# Object tracking records:
::::

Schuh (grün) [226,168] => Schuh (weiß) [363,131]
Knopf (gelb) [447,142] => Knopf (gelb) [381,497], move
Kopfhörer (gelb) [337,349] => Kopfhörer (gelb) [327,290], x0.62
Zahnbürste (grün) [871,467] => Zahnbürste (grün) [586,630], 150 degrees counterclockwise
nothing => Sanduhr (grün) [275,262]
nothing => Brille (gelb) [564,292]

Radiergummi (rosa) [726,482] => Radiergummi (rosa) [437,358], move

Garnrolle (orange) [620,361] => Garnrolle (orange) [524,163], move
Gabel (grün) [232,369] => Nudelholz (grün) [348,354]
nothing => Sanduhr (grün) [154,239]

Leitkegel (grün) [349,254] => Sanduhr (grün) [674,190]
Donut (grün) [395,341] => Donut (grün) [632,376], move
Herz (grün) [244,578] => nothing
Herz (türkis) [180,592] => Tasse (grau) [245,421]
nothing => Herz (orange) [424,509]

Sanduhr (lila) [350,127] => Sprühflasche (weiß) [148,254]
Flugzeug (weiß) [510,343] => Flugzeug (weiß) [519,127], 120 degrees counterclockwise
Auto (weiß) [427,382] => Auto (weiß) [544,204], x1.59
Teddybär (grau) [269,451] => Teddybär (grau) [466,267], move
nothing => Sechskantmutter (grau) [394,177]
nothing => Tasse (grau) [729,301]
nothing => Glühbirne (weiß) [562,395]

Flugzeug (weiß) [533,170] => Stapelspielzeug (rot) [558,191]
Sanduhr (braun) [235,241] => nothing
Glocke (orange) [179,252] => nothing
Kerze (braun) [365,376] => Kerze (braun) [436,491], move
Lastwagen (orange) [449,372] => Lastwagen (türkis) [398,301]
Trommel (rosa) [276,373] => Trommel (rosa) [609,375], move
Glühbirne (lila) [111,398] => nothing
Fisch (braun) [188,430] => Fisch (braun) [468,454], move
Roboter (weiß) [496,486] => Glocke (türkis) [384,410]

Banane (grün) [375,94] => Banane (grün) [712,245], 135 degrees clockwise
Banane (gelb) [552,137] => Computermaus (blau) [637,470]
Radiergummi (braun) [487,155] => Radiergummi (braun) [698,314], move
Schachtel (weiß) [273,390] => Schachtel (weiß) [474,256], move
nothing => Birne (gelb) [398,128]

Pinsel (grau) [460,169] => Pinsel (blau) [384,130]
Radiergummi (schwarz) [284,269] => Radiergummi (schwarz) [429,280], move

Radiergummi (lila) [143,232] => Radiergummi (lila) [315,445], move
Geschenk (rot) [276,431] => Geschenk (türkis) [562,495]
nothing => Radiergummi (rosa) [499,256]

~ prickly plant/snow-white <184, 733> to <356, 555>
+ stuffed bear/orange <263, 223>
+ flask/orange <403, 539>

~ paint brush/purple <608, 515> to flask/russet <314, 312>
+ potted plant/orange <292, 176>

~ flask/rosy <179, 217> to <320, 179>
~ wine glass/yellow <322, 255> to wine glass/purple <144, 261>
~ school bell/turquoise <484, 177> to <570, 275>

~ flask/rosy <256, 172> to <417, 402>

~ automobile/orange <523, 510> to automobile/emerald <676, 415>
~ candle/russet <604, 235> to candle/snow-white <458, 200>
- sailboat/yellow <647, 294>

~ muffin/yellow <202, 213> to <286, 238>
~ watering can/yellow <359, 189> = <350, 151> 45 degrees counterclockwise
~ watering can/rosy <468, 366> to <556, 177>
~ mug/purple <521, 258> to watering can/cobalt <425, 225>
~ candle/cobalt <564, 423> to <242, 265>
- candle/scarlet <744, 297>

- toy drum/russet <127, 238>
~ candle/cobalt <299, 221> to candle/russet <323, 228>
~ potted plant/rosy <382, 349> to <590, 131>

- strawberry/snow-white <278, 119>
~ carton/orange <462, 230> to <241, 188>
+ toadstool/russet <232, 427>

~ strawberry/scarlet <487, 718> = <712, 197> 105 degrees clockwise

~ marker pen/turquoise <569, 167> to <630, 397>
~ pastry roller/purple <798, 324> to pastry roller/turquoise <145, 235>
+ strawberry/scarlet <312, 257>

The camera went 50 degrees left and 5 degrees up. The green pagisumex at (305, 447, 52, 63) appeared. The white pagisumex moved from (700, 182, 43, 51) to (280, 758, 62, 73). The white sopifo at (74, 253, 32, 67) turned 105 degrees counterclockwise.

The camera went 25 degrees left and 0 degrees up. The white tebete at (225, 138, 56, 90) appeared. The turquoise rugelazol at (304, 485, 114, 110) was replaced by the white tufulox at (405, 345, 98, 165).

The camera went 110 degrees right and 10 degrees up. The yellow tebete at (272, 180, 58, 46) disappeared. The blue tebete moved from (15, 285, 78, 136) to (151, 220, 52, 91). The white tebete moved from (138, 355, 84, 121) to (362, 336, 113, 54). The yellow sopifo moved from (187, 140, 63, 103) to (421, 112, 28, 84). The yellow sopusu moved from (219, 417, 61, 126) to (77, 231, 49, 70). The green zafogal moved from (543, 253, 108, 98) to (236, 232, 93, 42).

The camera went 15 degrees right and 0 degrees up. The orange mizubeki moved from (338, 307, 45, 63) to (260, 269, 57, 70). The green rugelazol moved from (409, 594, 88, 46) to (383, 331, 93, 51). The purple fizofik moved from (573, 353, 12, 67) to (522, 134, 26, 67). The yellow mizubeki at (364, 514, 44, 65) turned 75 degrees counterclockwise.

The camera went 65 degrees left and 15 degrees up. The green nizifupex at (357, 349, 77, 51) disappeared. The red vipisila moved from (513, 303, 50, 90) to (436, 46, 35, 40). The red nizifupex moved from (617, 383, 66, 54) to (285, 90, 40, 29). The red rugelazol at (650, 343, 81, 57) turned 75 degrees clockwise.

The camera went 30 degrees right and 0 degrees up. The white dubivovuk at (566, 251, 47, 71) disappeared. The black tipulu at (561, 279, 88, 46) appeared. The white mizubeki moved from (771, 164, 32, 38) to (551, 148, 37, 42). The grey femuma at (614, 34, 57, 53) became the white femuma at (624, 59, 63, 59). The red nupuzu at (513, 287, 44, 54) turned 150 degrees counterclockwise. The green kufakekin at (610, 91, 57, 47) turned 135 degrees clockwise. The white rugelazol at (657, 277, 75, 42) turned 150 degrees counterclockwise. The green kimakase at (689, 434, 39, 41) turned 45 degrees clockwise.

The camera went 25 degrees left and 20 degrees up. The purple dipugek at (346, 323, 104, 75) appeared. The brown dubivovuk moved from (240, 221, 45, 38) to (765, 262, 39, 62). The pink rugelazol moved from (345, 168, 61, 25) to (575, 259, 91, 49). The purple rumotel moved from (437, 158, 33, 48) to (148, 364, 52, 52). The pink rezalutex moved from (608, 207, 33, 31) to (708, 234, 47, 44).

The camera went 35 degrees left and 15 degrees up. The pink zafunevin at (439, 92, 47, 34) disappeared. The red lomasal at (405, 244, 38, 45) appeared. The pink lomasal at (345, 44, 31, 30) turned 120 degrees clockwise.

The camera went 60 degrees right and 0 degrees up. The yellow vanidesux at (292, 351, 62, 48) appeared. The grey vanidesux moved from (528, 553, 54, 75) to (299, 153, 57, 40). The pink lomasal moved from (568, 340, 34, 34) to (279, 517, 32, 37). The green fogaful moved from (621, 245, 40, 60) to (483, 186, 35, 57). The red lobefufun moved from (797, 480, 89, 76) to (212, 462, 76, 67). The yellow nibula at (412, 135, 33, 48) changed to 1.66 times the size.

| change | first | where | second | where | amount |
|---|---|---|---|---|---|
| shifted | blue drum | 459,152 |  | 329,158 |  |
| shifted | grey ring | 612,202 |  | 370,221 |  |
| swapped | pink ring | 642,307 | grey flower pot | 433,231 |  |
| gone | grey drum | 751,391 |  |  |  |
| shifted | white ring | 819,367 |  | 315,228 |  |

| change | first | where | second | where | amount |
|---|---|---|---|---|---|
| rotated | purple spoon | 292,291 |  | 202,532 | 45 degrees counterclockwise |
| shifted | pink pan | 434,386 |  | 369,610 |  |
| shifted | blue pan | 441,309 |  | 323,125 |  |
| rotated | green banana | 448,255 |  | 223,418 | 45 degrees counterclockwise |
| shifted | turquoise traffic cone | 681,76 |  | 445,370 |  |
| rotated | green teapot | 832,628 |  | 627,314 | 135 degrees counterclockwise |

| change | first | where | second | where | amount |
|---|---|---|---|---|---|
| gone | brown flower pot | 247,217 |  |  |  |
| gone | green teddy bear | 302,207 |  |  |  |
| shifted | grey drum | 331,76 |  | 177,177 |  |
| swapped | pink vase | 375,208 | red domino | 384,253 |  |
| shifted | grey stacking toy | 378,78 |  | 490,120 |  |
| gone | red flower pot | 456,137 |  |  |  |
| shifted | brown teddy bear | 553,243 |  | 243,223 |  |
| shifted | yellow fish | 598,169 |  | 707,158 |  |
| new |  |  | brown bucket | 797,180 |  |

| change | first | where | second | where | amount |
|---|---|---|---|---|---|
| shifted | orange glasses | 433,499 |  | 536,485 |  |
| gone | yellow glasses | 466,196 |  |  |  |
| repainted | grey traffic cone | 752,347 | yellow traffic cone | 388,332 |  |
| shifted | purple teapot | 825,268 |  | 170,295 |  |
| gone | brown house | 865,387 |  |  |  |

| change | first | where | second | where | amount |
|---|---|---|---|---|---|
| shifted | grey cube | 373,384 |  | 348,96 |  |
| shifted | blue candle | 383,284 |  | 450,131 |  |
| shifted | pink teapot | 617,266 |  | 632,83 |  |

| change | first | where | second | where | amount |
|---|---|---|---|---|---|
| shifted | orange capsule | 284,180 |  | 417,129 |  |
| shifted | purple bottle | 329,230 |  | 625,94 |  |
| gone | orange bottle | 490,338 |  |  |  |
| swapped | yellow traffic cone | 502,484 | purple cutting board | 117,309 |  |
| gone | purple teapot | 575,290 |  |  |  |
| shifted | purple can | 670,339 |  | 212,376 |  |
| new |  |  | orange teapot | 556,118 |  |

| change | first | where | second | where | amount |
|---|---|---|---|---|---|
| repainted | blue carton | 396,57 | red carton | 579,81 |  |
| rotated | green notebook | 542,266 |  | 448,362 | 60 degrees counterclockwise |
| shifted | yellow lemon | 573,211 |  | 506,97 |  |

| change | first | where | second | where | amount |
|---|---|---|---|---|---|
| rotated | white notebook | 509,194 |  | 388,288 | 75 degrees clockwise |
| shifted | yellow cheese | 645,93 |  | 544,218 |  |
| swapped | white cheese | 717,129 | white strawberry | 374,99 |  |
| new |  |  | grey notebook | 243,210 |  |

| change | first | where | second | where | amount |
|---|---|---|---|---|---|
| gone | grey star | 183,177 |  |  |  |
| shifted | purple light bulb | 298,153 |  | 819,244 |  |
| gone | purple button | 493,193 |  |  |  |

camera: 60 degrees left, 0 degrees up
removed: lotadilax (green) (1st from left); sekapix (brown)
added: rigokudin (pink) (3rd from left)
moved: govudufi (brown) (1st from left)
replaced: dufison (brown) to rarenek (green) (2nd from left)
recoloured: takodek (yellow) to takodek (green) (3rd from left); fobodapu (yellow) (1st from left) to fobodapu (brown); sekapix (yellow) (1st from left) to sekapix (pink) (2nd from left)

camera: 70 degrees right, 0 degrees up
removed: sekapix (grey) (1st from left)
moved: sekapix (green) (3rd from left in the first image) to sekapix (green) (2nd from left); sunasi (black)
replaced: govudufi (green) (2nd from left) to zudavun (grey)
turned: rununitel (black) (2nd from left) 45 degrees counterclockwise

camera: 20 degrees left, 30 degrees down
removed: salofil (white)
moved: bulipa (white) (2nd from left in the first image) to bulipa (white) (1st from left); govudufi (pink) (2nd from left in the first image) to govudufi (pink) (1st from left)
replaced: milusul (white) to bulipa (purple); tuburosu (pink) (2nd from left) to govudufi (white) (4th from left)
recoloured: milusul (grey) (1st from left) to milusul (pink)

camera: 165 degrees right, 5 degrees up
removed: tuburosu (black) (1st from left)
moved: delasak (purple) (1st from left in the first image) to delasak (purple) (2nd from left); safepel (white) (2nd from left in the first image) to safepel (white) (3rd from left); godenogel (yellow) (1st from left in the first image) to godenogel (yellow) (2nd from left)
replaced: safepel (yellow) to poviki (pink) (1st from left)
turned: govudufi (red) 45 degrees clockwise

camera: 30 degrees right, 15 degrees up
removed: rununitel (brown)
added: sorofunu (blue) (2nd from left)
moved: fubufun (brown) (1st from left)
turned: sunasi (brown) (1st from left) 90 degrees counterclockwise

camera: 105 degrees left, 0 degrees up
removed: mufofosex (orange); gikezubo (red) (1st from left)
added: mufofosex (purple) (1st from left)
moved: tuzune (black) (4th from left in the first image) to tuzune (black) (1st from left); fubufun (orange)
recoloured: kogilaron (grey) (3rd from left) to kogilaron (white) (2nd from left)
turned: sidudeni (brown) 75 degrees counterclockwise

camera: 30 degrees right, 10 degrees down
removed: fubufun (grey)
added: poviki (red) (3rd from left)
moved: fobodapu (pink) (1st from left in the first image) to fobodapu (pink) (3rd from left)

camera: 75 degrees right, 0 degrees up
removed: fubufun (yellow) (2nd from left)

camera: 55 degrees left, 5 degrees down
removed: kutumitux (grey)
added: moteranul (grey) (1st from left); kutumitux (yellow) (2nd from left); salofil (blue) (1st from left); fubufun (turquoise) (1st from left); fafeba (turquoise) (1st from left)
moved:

::::

# What to work on:
Nothing but an exact copy of the lines from the start of the entries through the line containing "nothing => Sanduhr (grün) [275,262]" belongs in the response.

# Problem solution:
Schuh (grün) [226,168] => Schuh (weiß) [363,131]
Knopf (gelb) [447,142] => Knopf (gelb) [381,497], move
Kopfhörer (gelb) [337,349] => Kopfhörer (gelb) [327,290], x0.62
Zahnbürste (grün) [871,467] => Zahnbürste (grün) [586,630], 150 degrees counterclockwise
nothing => Sanduhr (grün) [275,262]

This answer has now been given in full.